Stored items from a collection
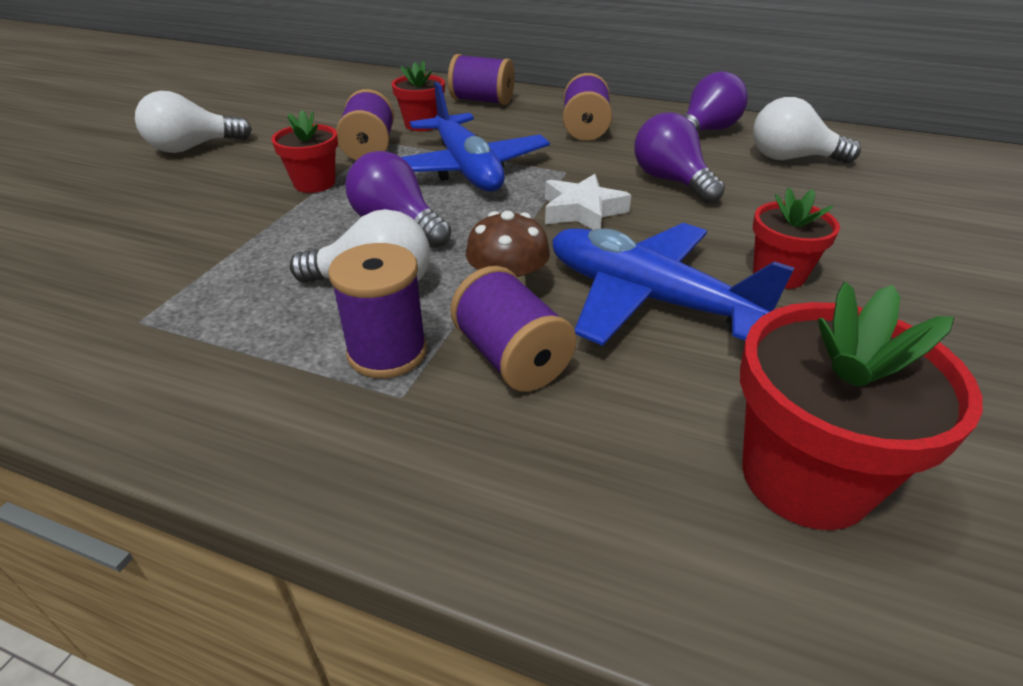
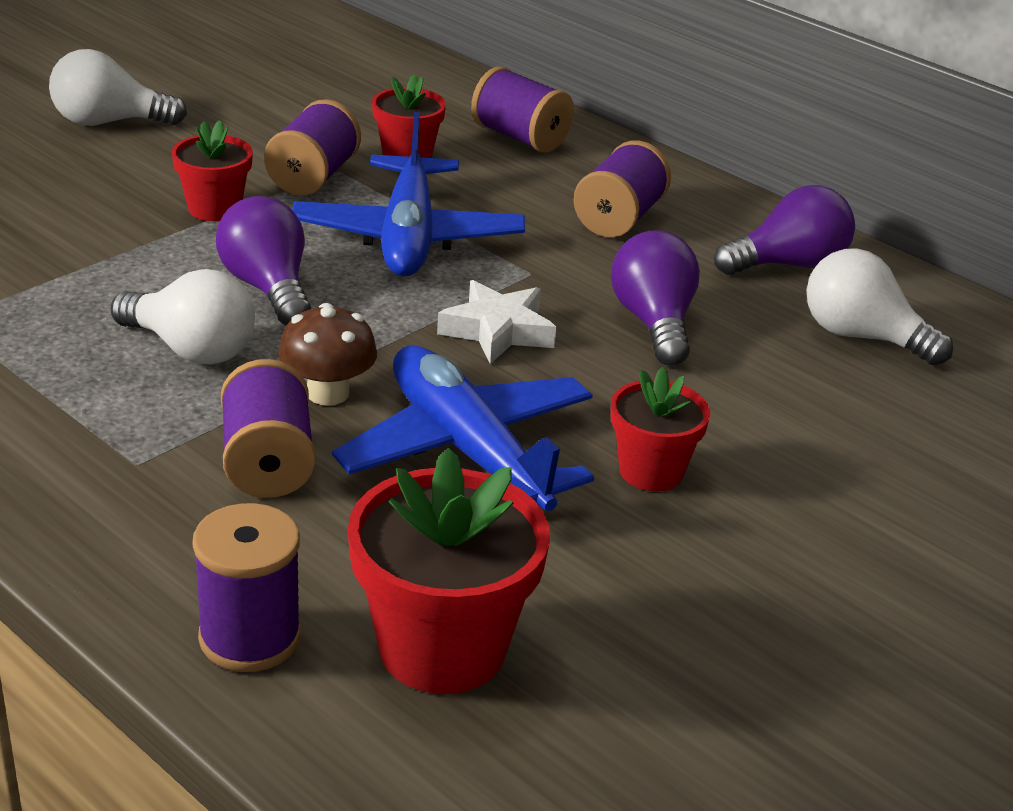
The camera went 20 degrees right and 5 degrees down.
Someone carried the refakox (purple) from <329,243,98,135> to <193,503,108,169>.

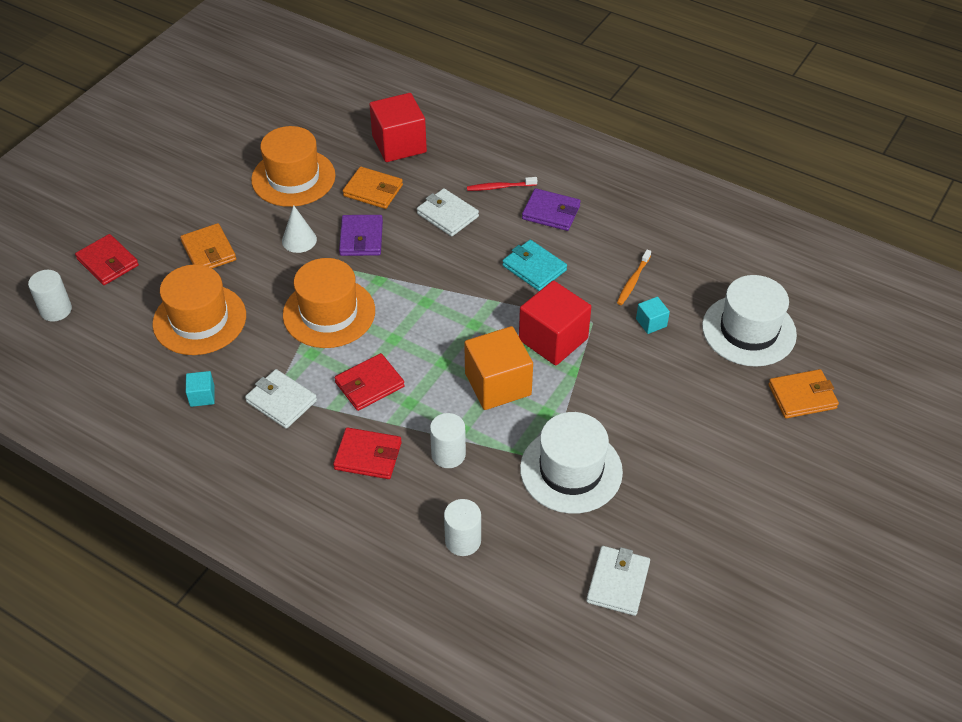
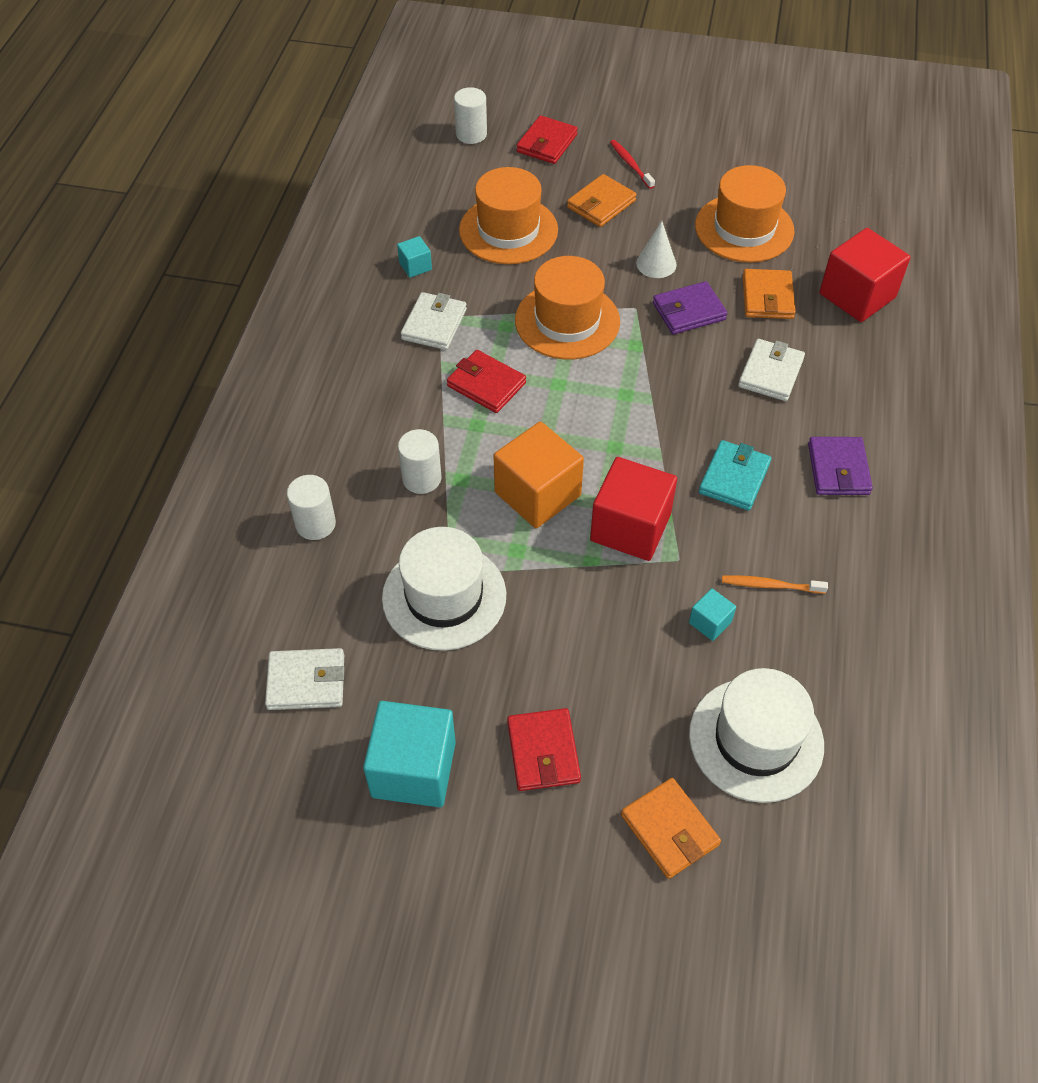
The camera went 70 degrees right and 5 degrees up.
Someone carried the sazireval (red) from <333,427,69,52> to <507,708,74,83>.
Someone carried the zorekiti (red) from <467,177,70,14> to <610,140,45,49>.
Someone put down the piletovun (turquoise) at <363,701,93,106>.

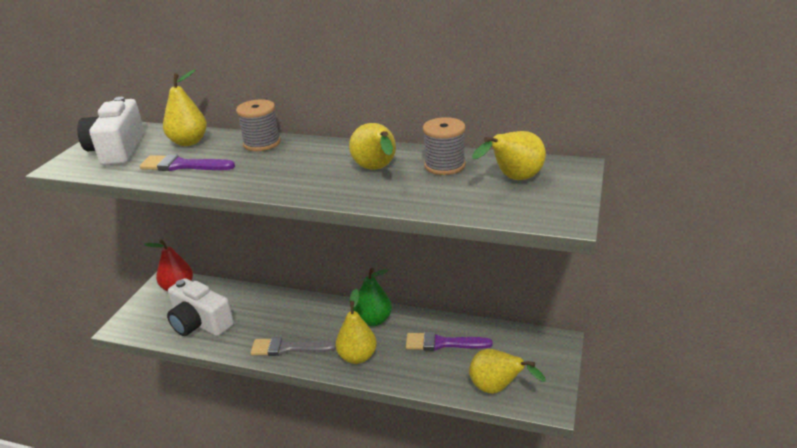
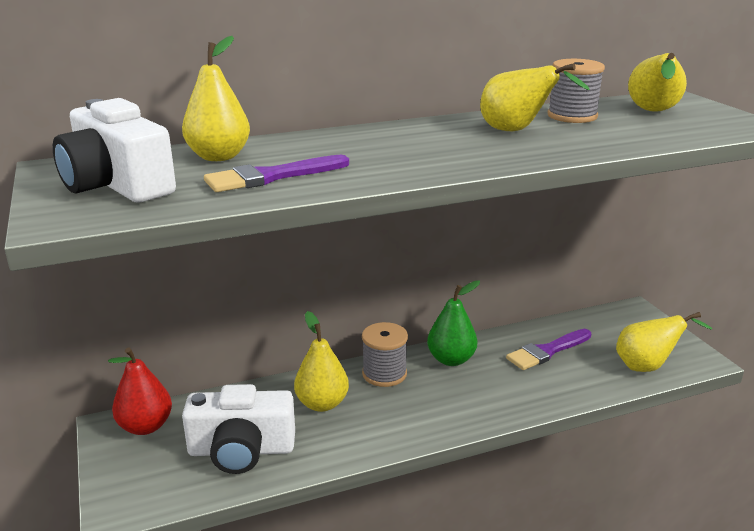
The camera went 40 degrees left and 5 degrees down.
Someone carried the refakox (grey) from <236,99,45,52> to <362,322,46,65>.
Someone took away the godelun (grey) at <251,337,85,19>.
Someone carried the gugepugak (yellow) from <336,289,41,75> to <294,311,55,101>.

WHAT THE TASK ASKS:
Set down exactly, with no additions, each line from the line that includes "Someone carried the refakox (purple)" to the final line of the entries above; leave pictures out.

WRITTEN ANSWER:
Someone carried the refakox (purple) from <329,243,98,135> to <193,503,108,169>.

The camera went 70 degrees right and 5 degrees up.
Someone carried the sazireval (red) from <333,427,69,52> to <507,708,74,83>.
Someone carried the zorekiti (red) from <467,177,70,14> to <610,140,45,49>.
Someone put down the piletovun (turquoise) at <363,701,93,106>.

The camera went 40 degrees left and 5 degrees down.
Someone carried the refakox (grey) from <236,99,45,52> to <362,322,46,65>.
Someone took away the godelun (grey) at <251,337,85,19>.
Someone carried the gugepugak (yellow) from <336,289,41,75> to <294,311,55,101>.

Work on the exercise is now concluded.